:: Try it ::
Those lines of the records that contain "brown" are to be located and copied.

:: Stored data ::
BEGIN
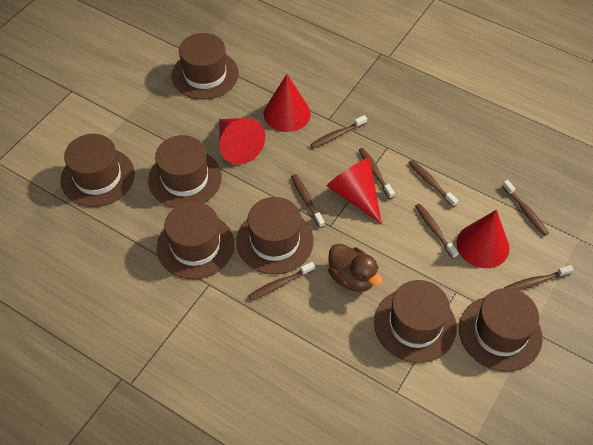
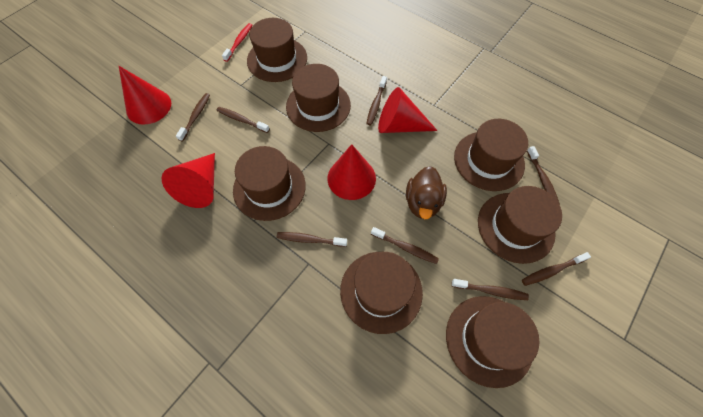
red toothbrush: 0 -> 1

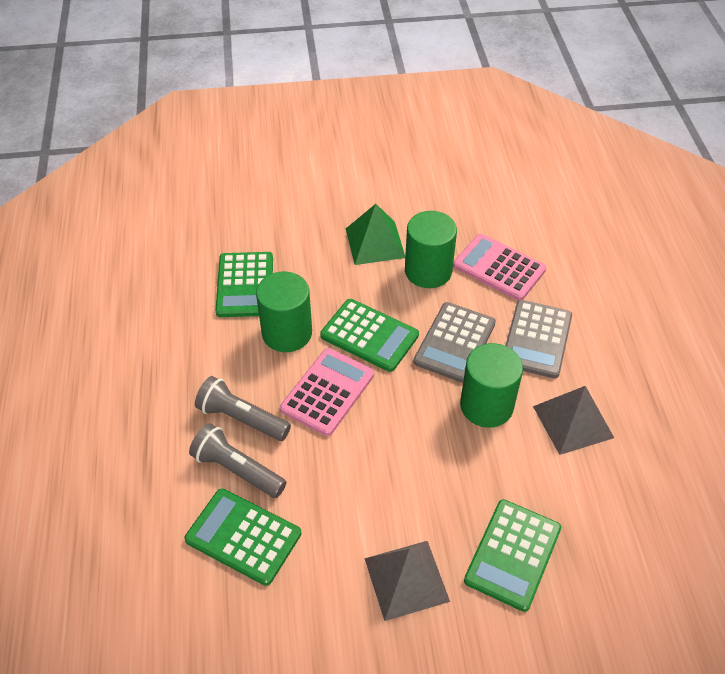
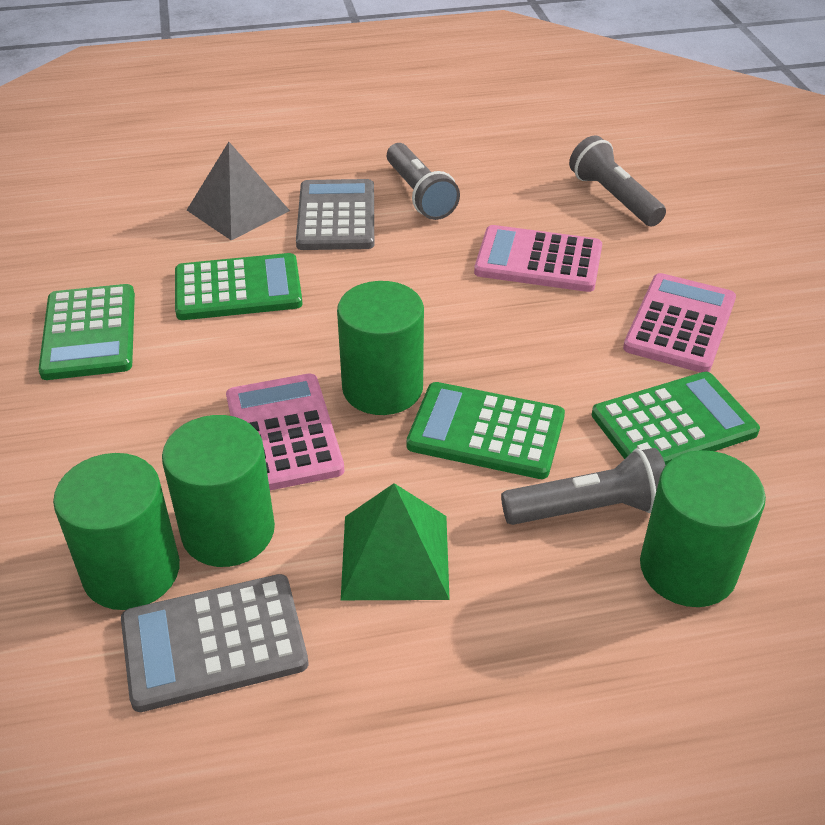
green cylinder: 3 -> 4
grey flashlight: 2 -> 3
grey pyramid: 2 -> 1
pink calculator: 2 -> 3

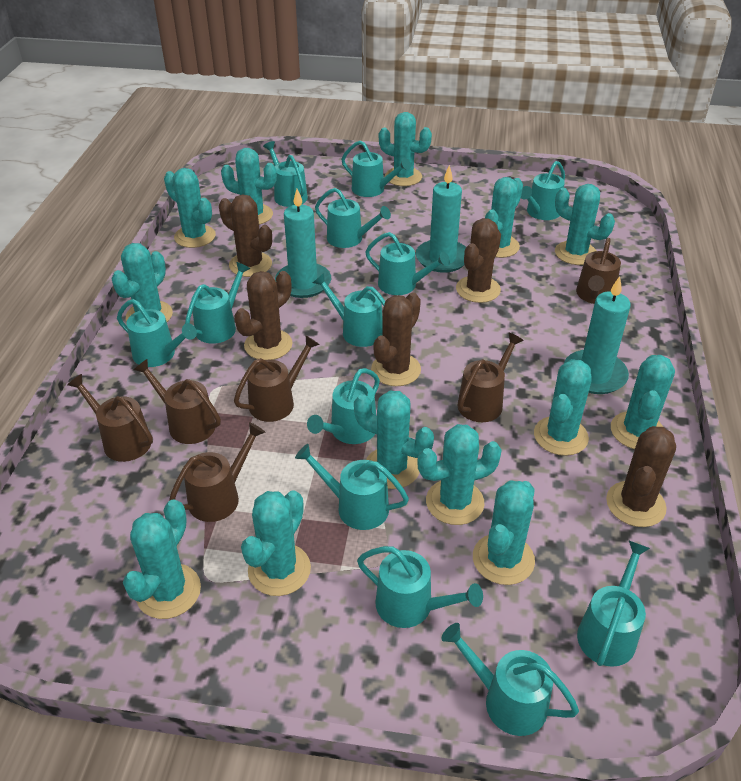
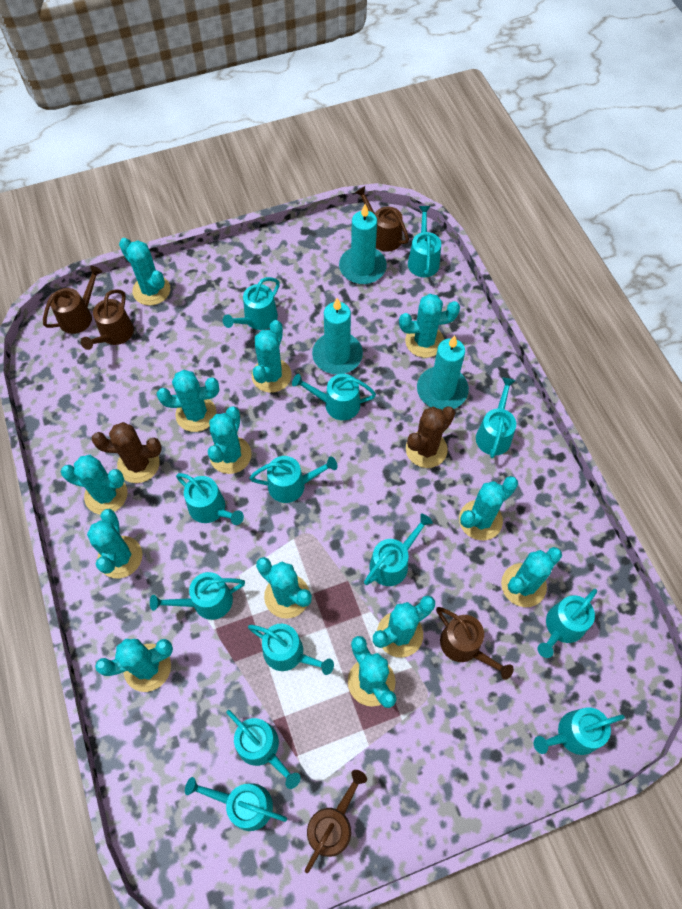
brown cactus: 5 -> 2
brown watering can: 6 -> 5

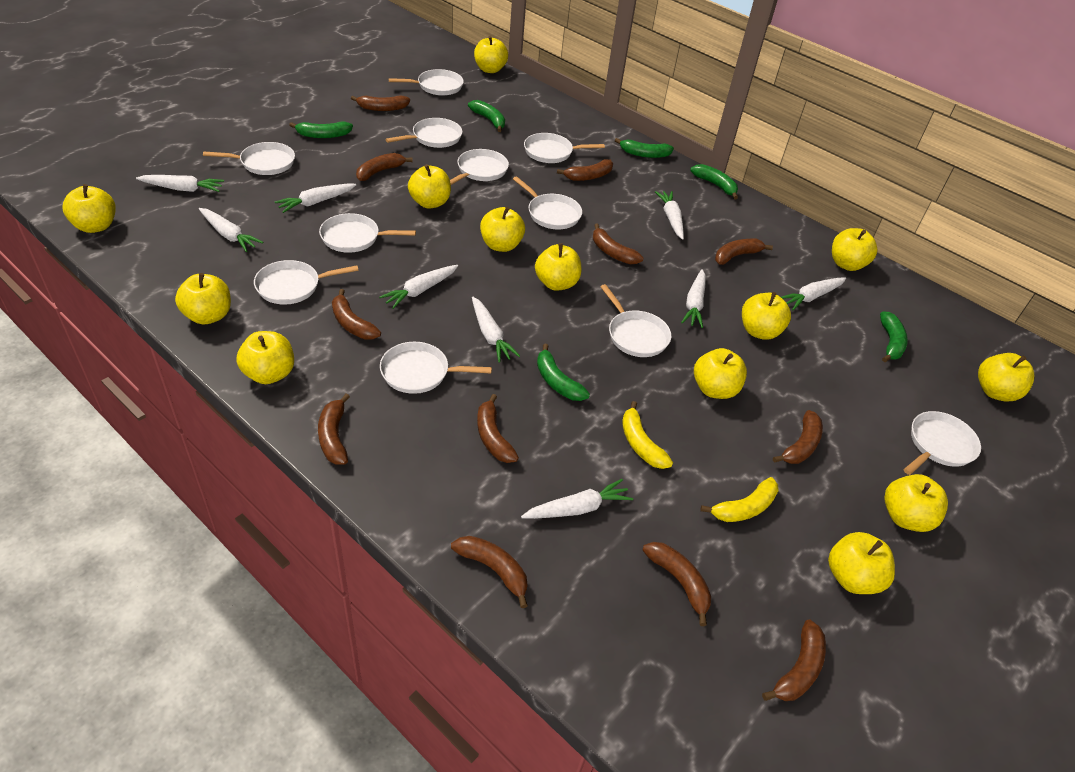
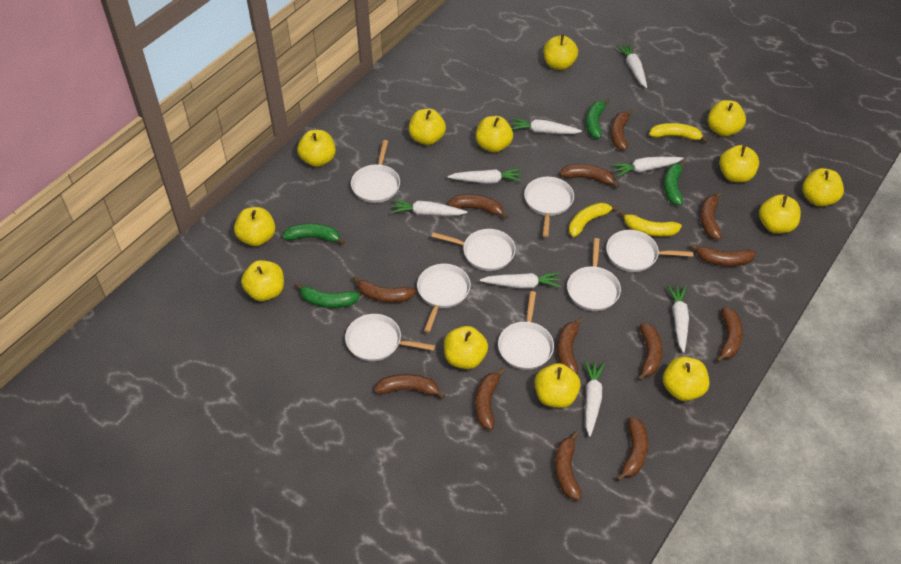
brown banana: 12 -> 13
green banana: 6 -> 4
white carrot: 9 -> 8
white pan: 11 -> 8
yellow banana: 2 -> 3

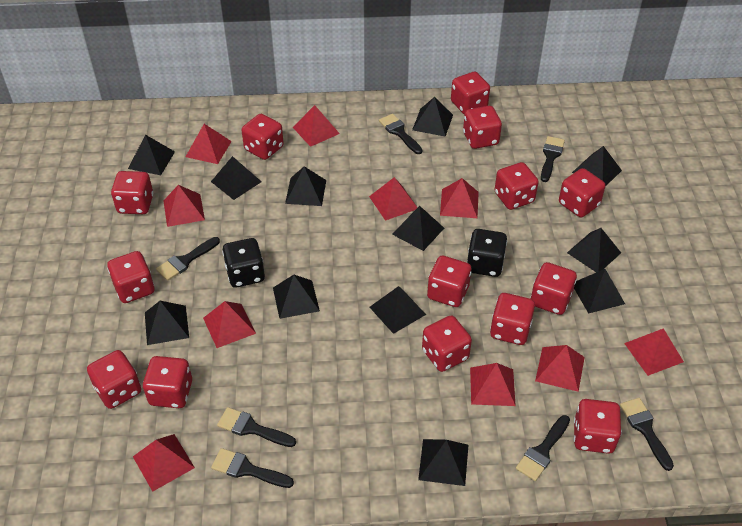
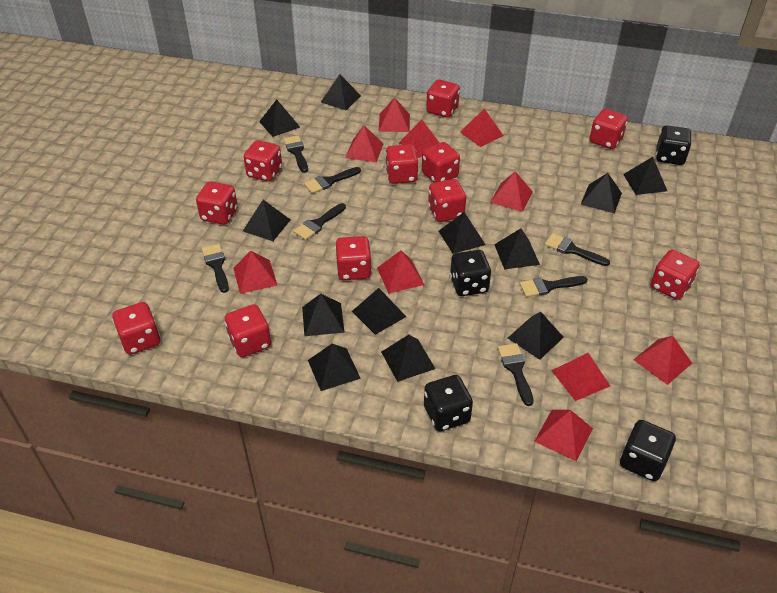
black dice: 2 -> 4
red dice: 14 -> 11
END
:: Result for this task ::
brown cactus: 5 -> 2
brown watering can: 6 -> 5
brown banana: 12 -> 13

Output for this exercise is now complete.